**INPUT DATA:**

--

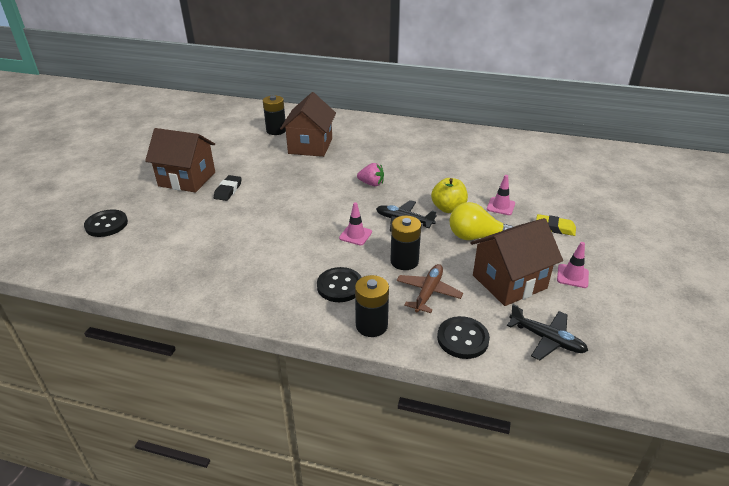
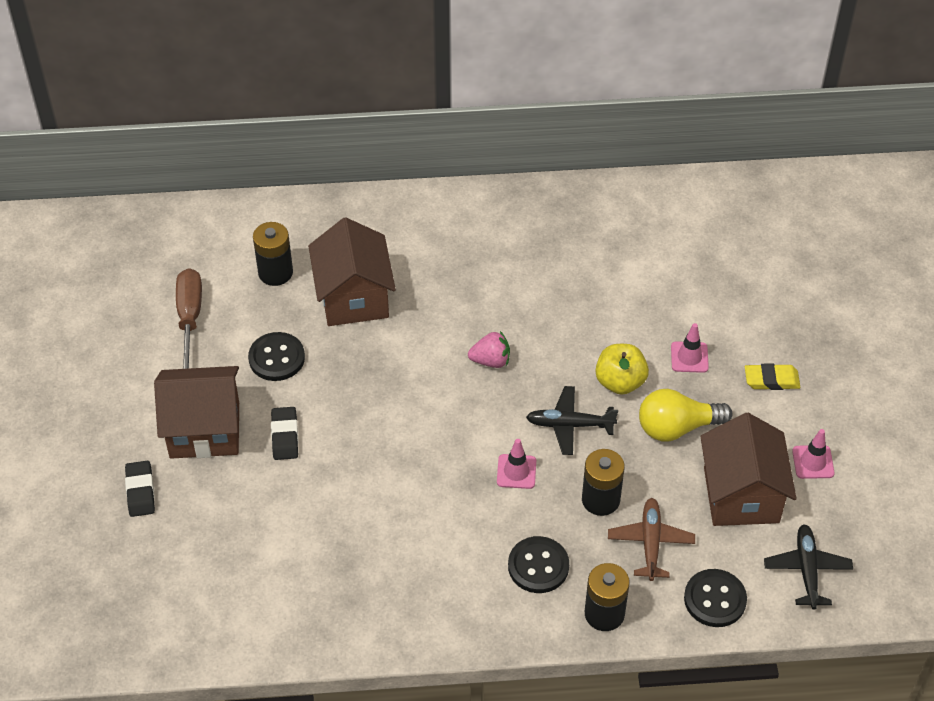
camera: 20 degrees left, 15 degrees up
(106, 224) = (151, 557): black button -> black button (276, 358)
(129, 196) = (140, 491): none -> black eraser
(218, 139) = (189, 320): none -> brown screwdriver
(509, 282) = (741, 495): brown house -> brown house turned 45 degrees counterclockwise
(547, 339) = (807, 570): black plane -> black plane turned 105 degrees counterclockwise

--

**INSTRUCTIONS FOR THE TASK:**
The whole listing above is to be repeated exactly, apart from its pictures.

**EXERCISE RESPONSE:**
camera: 20 degrees left, 15 degrees up
(106, 224) = (151, 557): black button -> black button (276, 358)
(129, 196) = (140, 491): none -> black eraser
(218, 139) = (189, 320): none -> brown screwdriver
(509, 282) = (741, 495): brown house -> brown house turned 45 degrees counterclockwise
(547, 339) = (807, 570): black plane -> black plane turned 105 degrees counterclockwise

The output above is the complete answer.